== RECORD EXCERPTS ==

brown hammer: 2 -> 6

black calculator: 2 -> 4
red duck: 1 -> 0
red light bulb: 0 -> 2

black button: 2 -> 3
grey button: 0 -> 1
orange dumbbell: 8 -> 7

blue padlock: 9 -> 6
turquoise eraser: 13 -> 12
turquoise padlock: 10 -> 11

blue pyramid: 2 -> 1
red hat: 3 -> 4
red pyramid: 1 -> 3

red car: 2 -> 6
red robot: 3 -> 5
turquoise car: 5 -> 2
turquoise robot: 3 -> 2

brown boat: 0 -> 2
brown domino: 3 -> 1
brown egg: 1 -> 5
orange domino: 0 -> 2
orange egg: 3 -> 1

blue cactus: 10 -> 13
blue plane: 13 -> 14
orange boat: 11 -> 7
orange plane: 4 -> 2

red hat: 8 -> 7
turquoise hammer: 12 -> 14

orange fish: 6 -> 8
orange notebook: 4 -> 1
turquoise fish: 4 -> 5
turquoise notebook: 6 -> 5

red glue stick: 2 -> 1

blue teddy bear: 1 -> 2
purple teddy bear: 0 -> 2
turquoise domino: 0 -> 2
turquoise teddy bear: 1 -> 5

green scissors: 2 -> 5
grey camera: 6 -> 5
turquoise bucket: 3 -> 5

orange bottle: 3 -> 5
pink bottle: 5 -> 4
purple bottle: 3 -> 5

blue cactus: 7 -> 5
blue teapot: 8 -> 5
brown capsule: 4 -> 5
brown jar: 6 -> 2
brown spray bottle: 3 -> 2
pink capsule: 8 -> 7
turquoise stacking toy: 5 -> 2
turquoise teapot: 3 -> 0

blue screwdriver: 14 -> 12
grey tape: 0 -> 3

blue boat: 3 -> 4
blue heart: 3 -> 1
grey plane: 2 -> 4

===

**EXERCISE DIRECTIONS**.
Exactly as they appear, print the lines from the one holding "red pyramid: 1 -> 3" through the final line of the entries, and no others.

**ANSWER TO THIS PROBLEM**.
red pyramid: 1 -> 3

red car: 2 -> 6
red robot: 3 -> 5
turquoise car: 5 -> 2
turquoise robot: 3 -> 2

brown boat: 0 -> 2
brown domino: 3 -> 1
brown egg: 1 -> 5
orange domino: 0 -> 2
orange egg: 3 -> 1

blue cactus: 10 -> 13
blue plane: 13 -> 14
orange boat: 11 -> 7
orange plane: 4 -> 2

red hat: 8 -> 7
turquoise hammer: 12 -> 14

orange fish: 6 -> 8
orange notebook: 4 -> 1
turquoise fish: 4 -> 5
turquoise notebook: 6 -> 5

red glue stick: 2 -> 1

blue teddy bear: 1 -> 2
purple teddy bear: 0 -> 2
turquoise domino: 0 -> 2
turquoise teddy bear: 1 -> 5

green scissors: 2 -> 5
grey camera: 6 -> 5
turquoise bucket: 3 -> 5

orange bottle: 3 -> 5
pink bottle: 5 -> 4
purple bottle: 3 -> 5

blue cactus: 7 -> 5
blue teapot: 8 -> 5
brown capsule: 4 -> 5
brown jar: 6 -> 2
brown spray bottle: 3 -> 2
pink capsule: 8 -> 7
turquoise stacking toy: 5 -> 2
turquoise teapot: 3 -> 0

blue screwdriver: 14 -> 12
grey tape: 0 -> 3

blue boat: 3 -> 4
blue heart: 3 -> 1
grey plane: 2 -> 4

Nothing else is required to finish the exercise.